__Exercise objective__
Once the pictures have been removed, repeat the remainder of the records exactly.

__Dataset records__
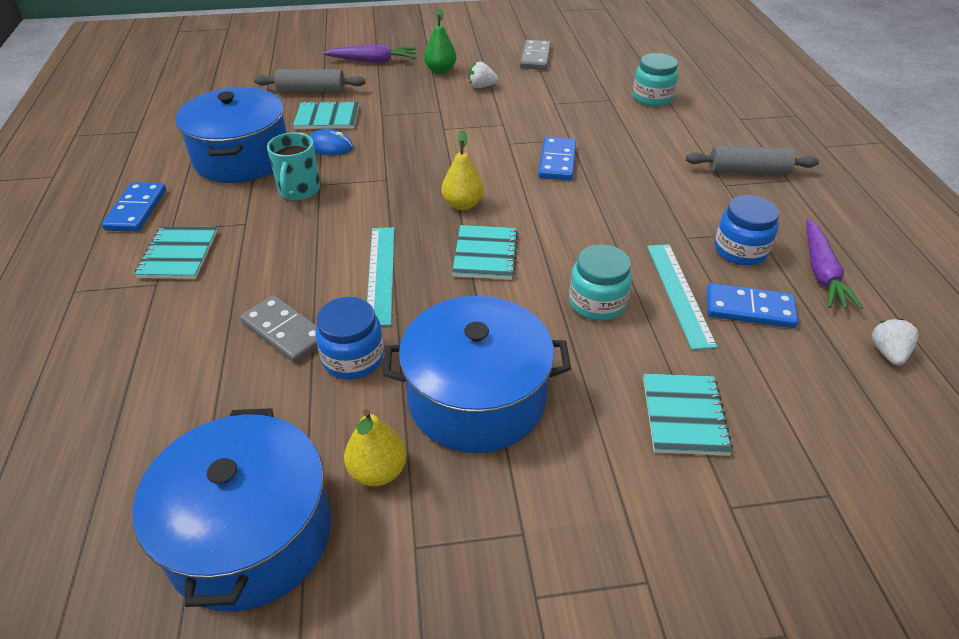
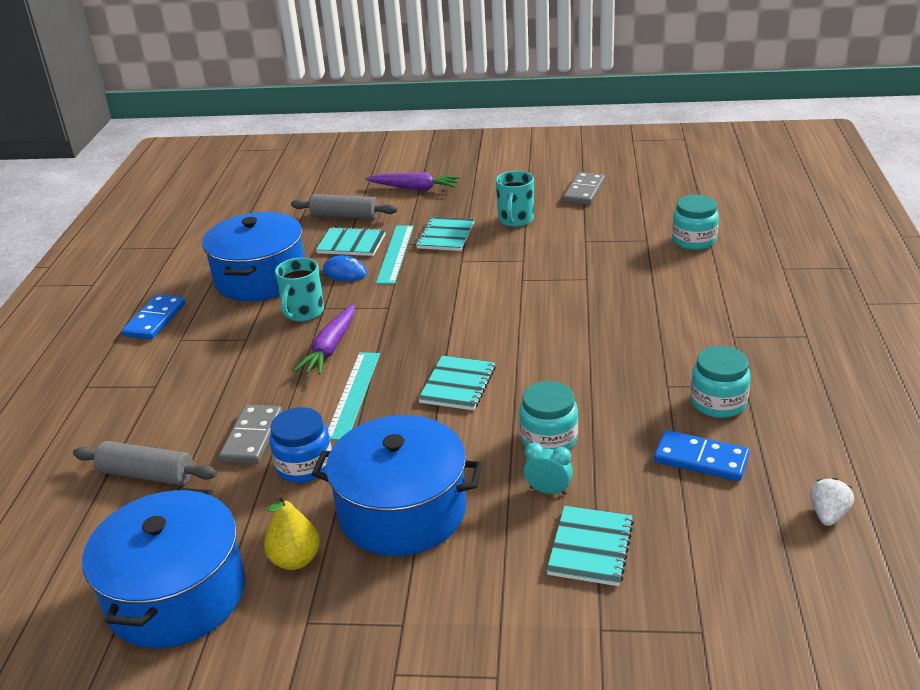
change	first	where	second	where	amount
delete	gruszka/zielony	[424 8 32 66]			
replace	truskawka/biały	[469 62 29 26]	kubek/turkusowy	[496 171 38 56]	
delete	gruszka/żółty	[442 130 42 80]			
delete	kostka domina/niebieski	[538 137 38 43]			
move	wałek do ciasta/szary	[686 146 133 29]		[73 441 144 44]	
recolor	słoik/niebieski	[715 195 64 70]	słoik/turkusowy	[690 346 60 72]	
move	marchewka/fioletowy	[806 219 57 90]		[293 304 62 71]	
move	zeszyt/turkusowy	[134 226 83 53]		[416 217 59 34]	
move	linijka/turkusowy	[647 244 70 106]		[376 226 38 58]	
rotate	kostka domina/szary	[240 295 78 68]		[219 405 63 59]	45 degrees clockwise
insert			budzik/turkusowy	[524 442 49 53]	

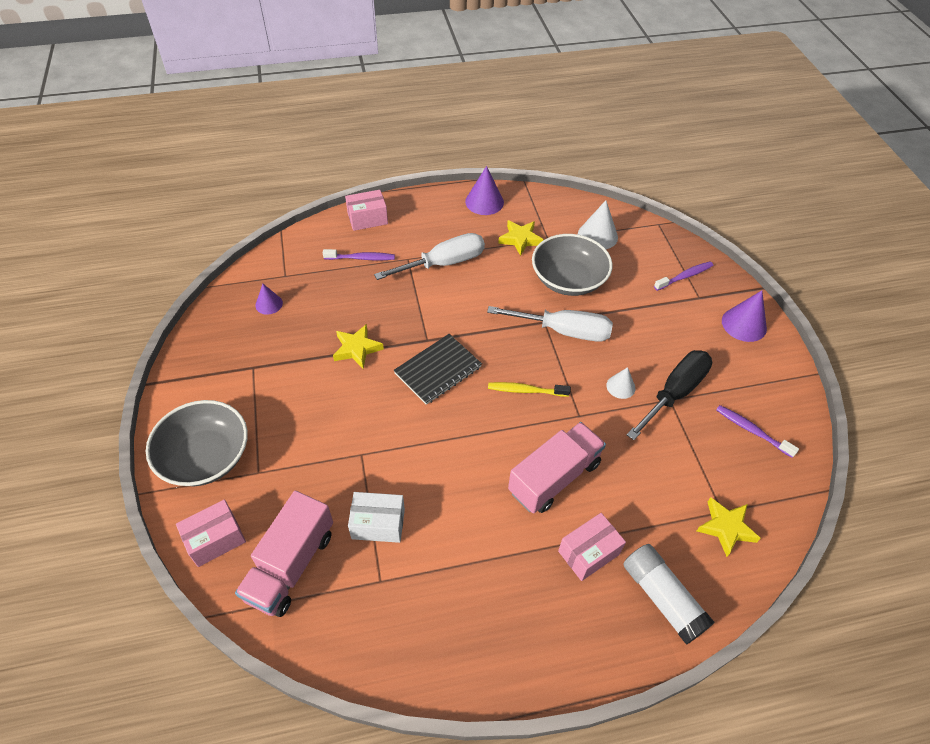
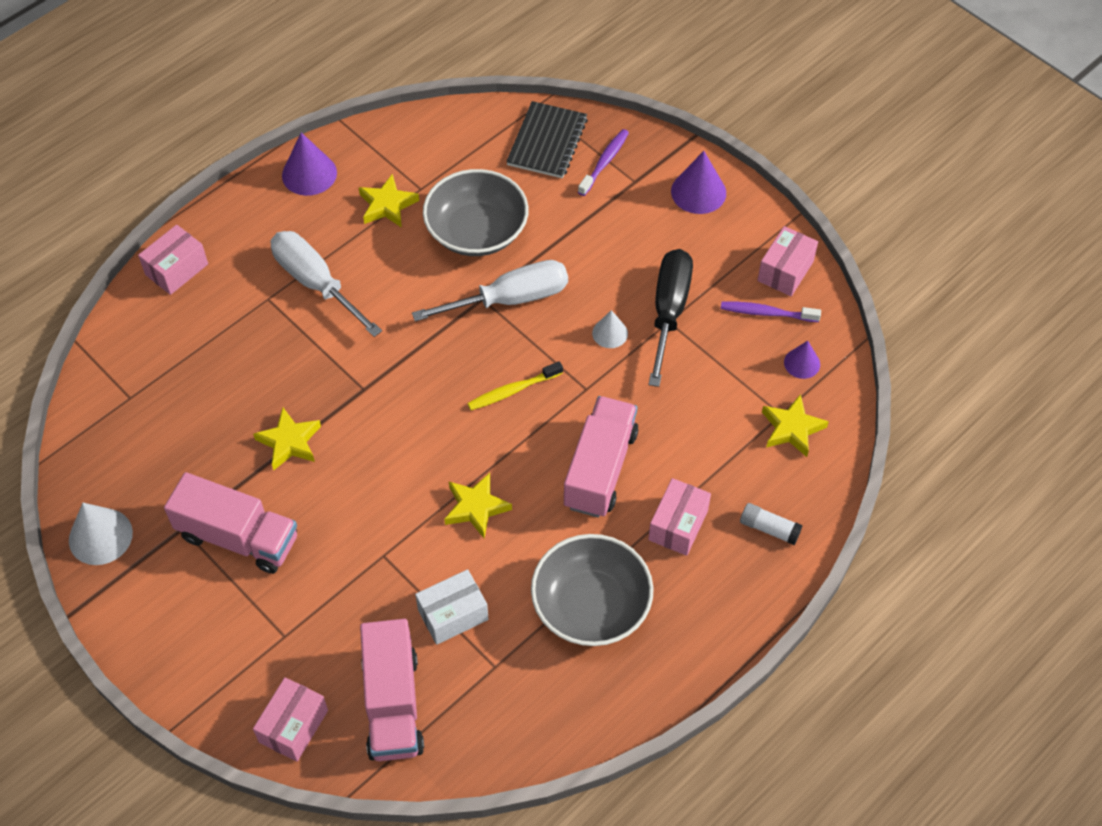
change	first	where	second	where	amount
move	stożek/biały	[578 200 40 49]		[69 503 64 62]	
rotate	śrubokręt/biały	[374 233 111 47]		[271 231 111 106]	75 degrees counterclockwise
delete	szczoteczka do zębów/fioletowy	[323 249 72 11]			
move	stożek/fioletowy	[255 284 28 31]		[784 341 36 38]	
move	zeszyt/czarny	[394 334 88 71]		[506 101 82 77]	
move	miska/szary	[146 400 102 86]		[531 534 123 112]	
resize	klej w sztyfcie/biały	[623 544 92 101]		[740 503 63 42]	x0.58
insert			pudełko/różowy	[757 226 61 70]	
insert			ciężarówka/różowy	[164 472 133 102]	
insert			gwiazda/żółty	[444 473 68 65]	

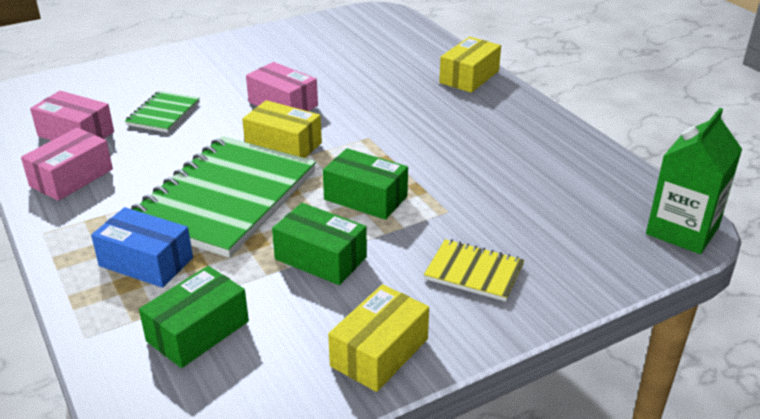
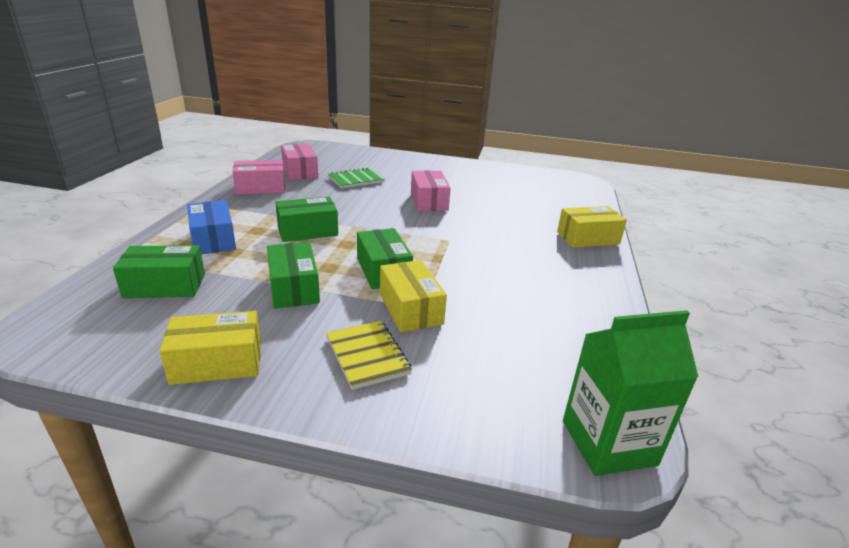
change	first	where	second	where	amount
move	pudełko/żółty	[242 100 80 58]		[380 260 67 72]	
replace	zeszyt/zielony	[131 136 185 122]	pudełko/zielony	[275 197 63 45]	

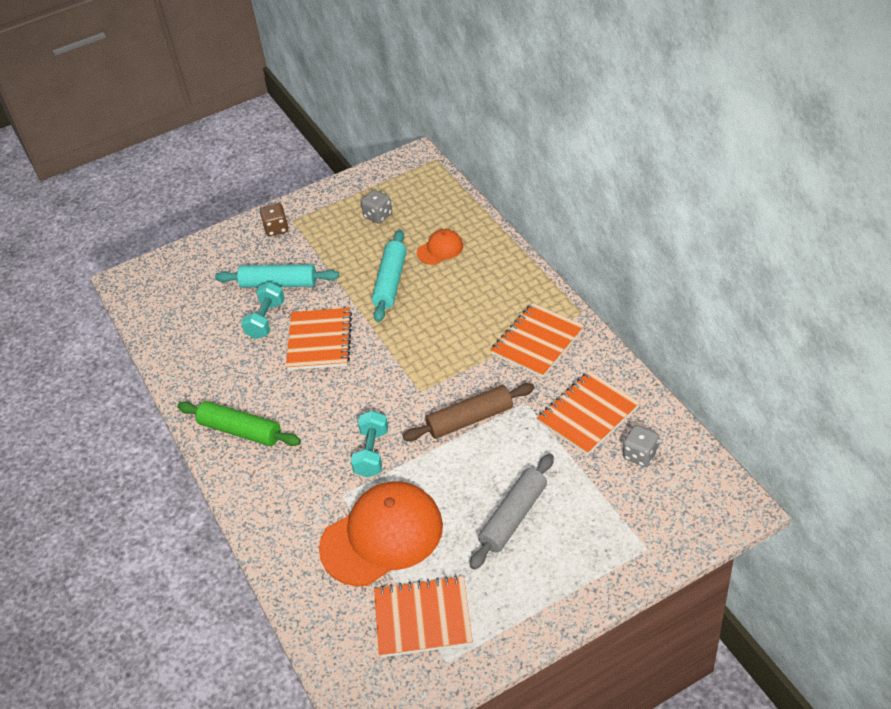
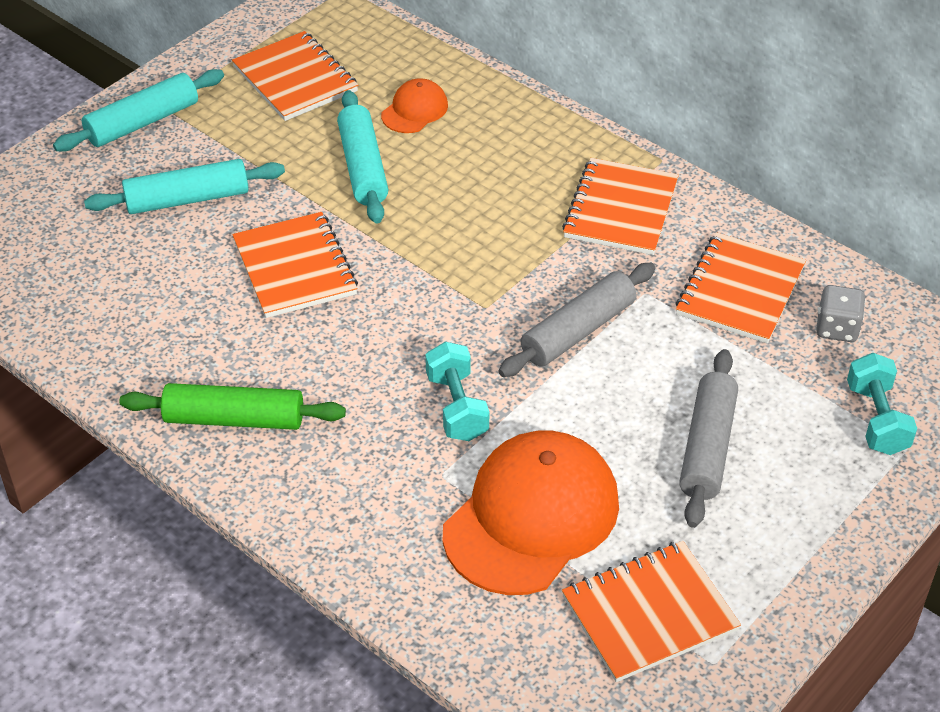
change	first	where	second	where	amount
replace	kostka do gry/szary	[361 190 31 34]	zeszyt/pomarańczowy	[232 31 126 90]	
replace	kostka do gry/brązowy	[260 203 28 33]	wałek do ciasta/turkusowy	[53 69 171 83]	
move	hantel/turkusowy	[241 282 44 57]		[847 353 70 102]	
recolor	wałek do ciasta/brązowy	[403 383 132 58]	wałek do ciasta/szary	[498 263 158 114]	

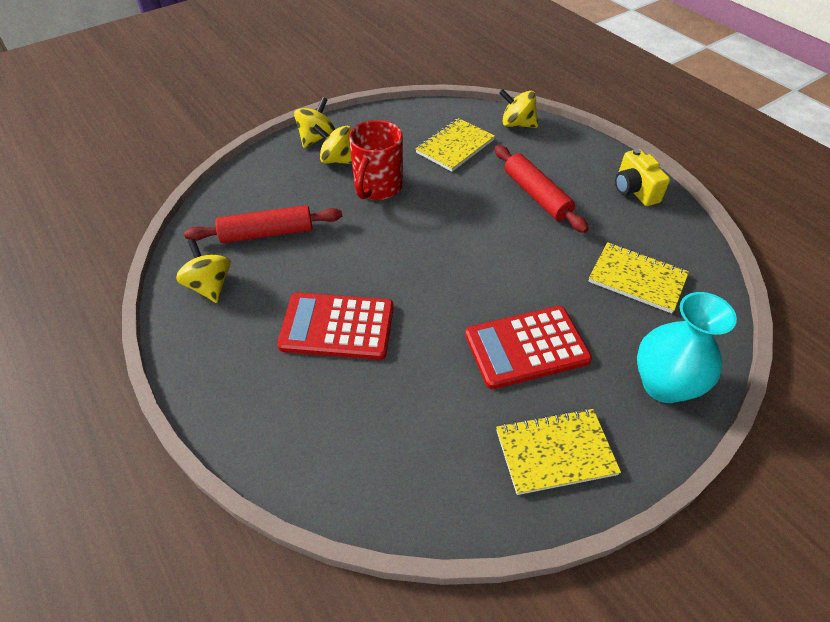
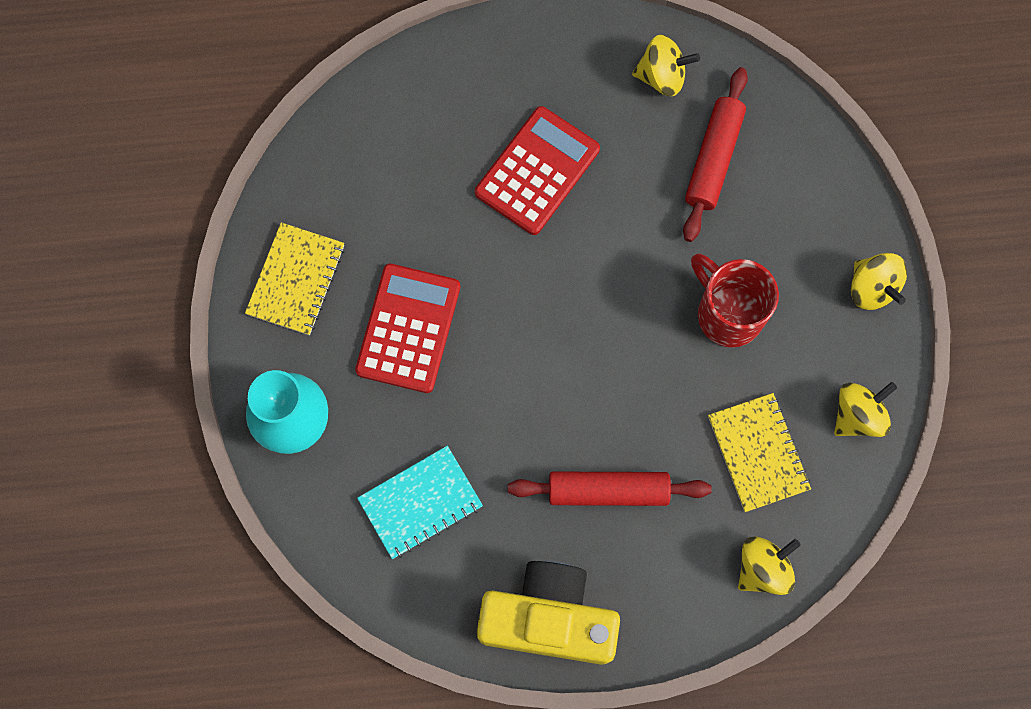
change	first	where	second	where	amount
move	bączek/żółty	[313 124 39 40]		[834 382 63 55]	
resize	aparat fotograficzny/żółty	[615 149 55 57]		[477 561 143 104]	x1.77
recolor	zeszyt/żółty	[588 242 101 72]	zeszyt/turkusowy	[357 446 126 113]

__Response__
change	first	where	second	where	amount
delete	gruszka/zielony	[424 8 32 66]			
replace	truskawka/biały	[469 62 29 26]	kubek/turkusowy	[496 171 38 56]	
delete	gruszka/żółty	[442 130 42 80]			
delete	kostka domina/niebieski	[538 137 38 43]			
move	wałek do ciasta/szary	[686 146 133 29]		[73 441 144 44]	
recolor	słoik/niebieski	[715 195 64 70]	słoik/turkusowy	[690 346 60 72]	
move	marchewka/fioletowy	[806 219 57 90]		[293 304 62 71]	
move	zeszyt/turkusowy	[134 226 83 53]		[416 217 59 34]	
move	linijka/turkusowy	[647 244 70 106]		[376 226 38 58]	
rotate	kostka domina/szary	[240 295 78 68]		[219 405 63 59]	45 degrees clockwise
insert			budzik/turkusowy	[524 442 49 53]	

change	first	where	second	where	amount
move	stożek/biały	[578 200 40 49]		[69 503 64 62]	
rotate	śrubokręt/biały	[374 233 111 47]		[271 231 111 106]	75 degrees counterclockwise
delete	szczoteczka do zębów/fioletowy	[323 249 72 11]			
move	stożek/fioletowy	[255 284 28 31]		[784 341 36 38]	
move	zeszyt/czarny	[394 334 88 71]		[506 101 82 77]	
move	miska/szary	[146 400 102 86]		[531 534 123 112]	
resize	klej w sztyfcie/biały	[623 544 92 101]		[740 503 63 42]	x0.58
insert			pudełko/różowy	[757 226 61 70]	
insert			ciężarówka/różowy	[164 472 133 102]	
insert			gwiazda/żółty	[444 473 68 65]	

change	first	where	second	where	amount
move	pudełko/żółty	[242 100 80 58]		[380 260 67 72]	
replace	zeszyt/zielony	[131 136 185 122]	pudełko/zielony	[275 197 63 45]	

change	first	where	second	where	amount
replace	kostka do gry/szary	[361 190 31 34]	zeszyt/pomarańczowy	[232 31 126 90]	
replace	kostka do gry/brązowy	[260 203 28 33]	wałek do ciasta/turkusowy	[53 69 171 83]	
move	hantel/turkusowy	[241 282 44 57]		[847 353 70 102]	
recolor	wałek do ciasta/brązowy	[403 383 132 58]	wałek do ciasta/szary	[498 263 158 114]	

change	first	where	second	where	amount
move	bączek/żółty	[313 124 39 40]		[834 382 63 55]	
resize	aparat fotograficzny/żółty	[615 149 55 57]		[477 561 143 104]	x1.77
recolor	zeszyt/żółty	[588 242 101 72]	zeszyt/turkusowy	[357 446 126 113]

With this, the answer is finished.